(Data shown Opens)

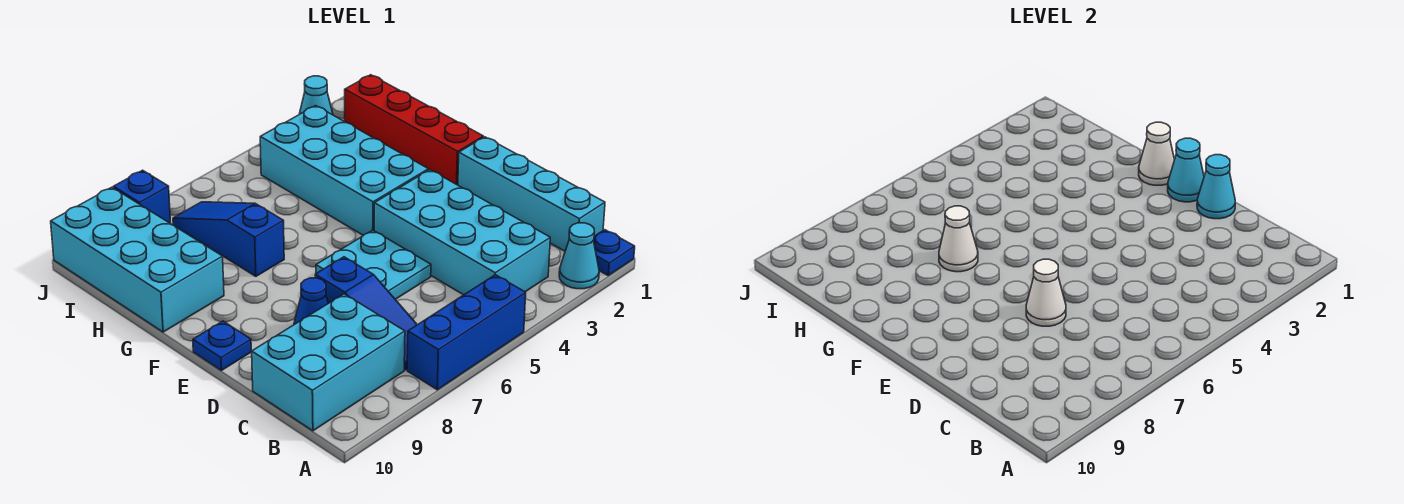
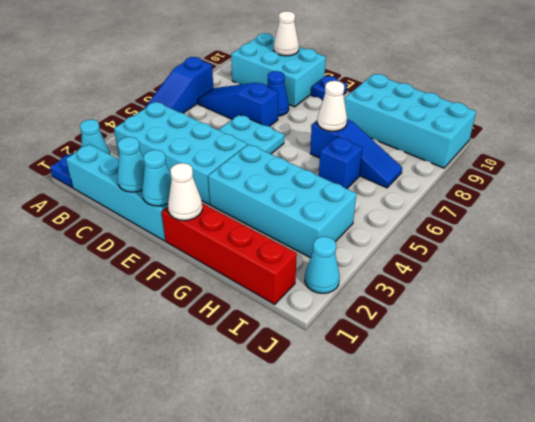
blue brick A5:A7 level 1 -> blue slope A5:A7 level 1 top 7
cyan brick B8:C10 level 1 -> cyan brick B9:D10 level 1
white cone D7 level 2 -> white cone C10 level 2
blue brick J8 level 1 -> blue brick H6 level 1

(Data shown Closes)

Exercise => The data should be printed again unchanged; leave its pictures out.

Solution to the exercise =>
blue brick A5:A7 level 1 -> blue slope A5:A7 level 1 top 7
cyan brick B8:C10 level 1 -> cyan brick B9:D10 level 1
white cone D7 level 2 -> white cone C10 level 2
blue brick J8 level 1 -> blue brick H6 level 1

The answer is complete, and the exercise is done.